### YOUR OBJECTIVE
Nothing but the lines from the one with "491 343 540>" through the end of the records may appear in the answer, each reproduced exactly, pictures omitted.

§

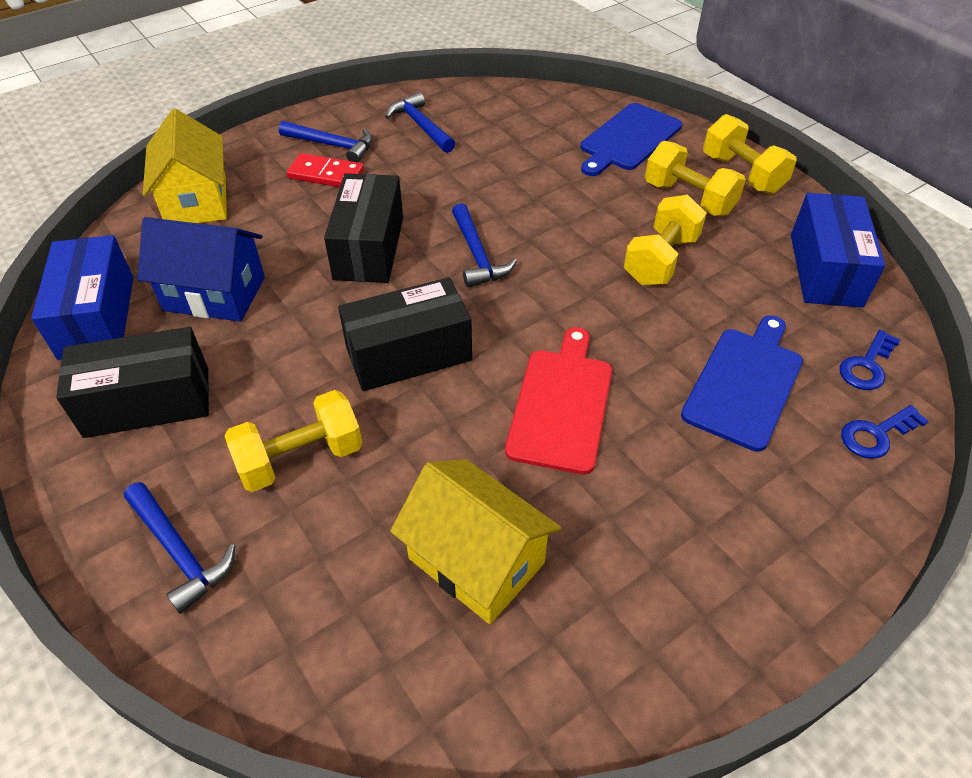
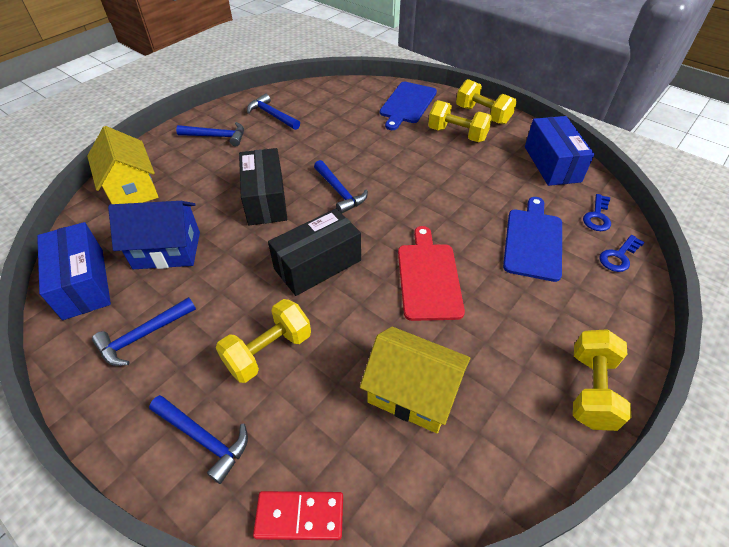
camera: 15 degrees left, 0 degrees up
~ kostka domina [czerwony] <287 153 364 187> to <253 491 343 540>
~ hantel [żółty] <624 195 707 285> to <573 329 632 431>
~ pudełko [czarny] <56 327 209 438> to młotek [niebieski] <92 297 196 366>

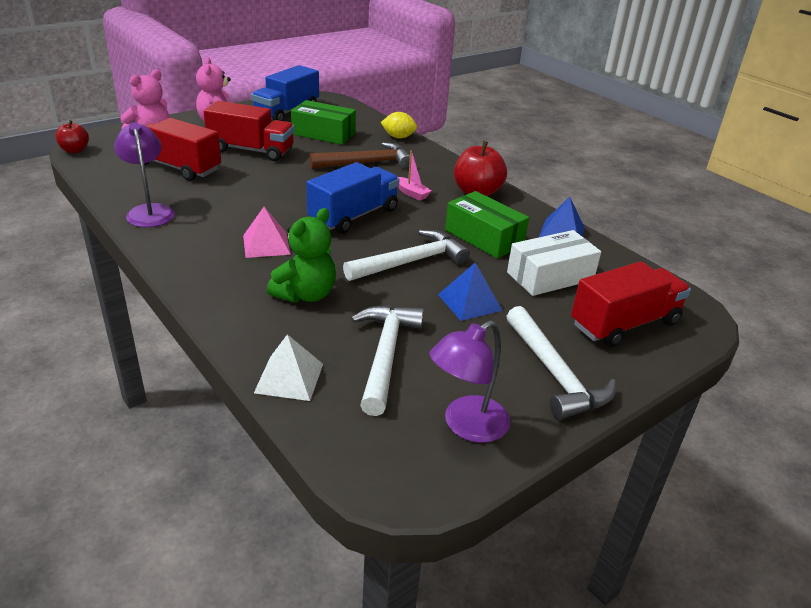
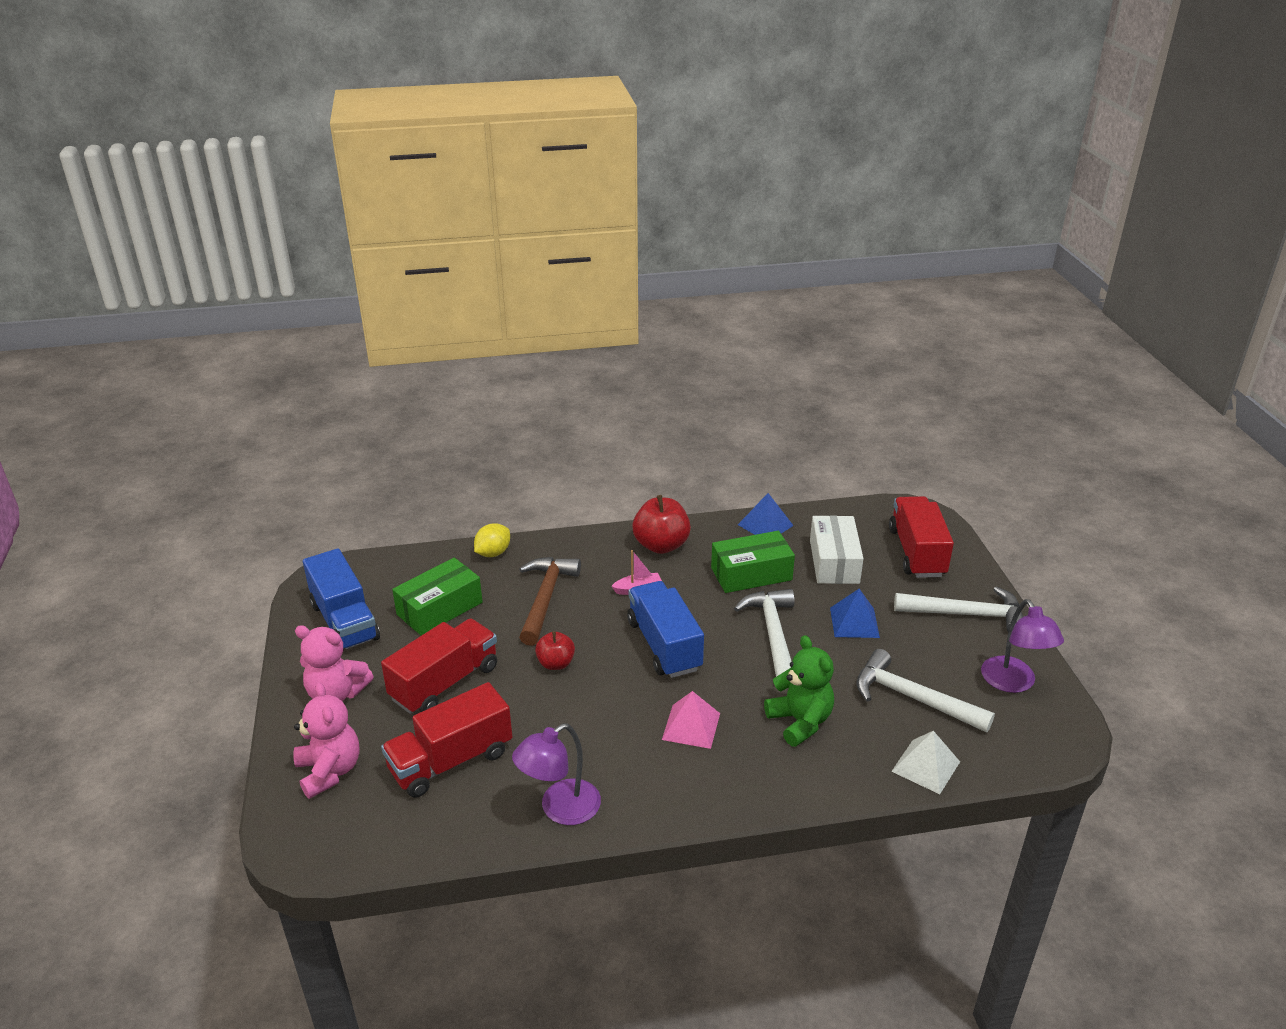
camera: 60 degrees left, 0 degrees up
~ jabłko [czerwony] <55 120 89 153> to <535 631 575 670>
~ lampka [fioletowy] <114 122 175 227> = <512 724 601 825> 45 degrees counterclockwise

§

### TASK OUTPUT
~ kostka domina [czerwony] <287 153 364 187> to <253 491 343 540>
~ hantel [żółty] <624 195 707 285> to <573 329 632 431>
~ pudełko [czarny] <56 327 209 438> to młotek [niebieski] <92 297 196 366>

camera: 60 degrees left, 0 degrees up
~ jabłko [czerwony] <55 120 89 153> to <535 631 575 670>
~ lampka [fioletowy] <114 122 175 227> = <512 724 601 825> 45 degrees counterclockwise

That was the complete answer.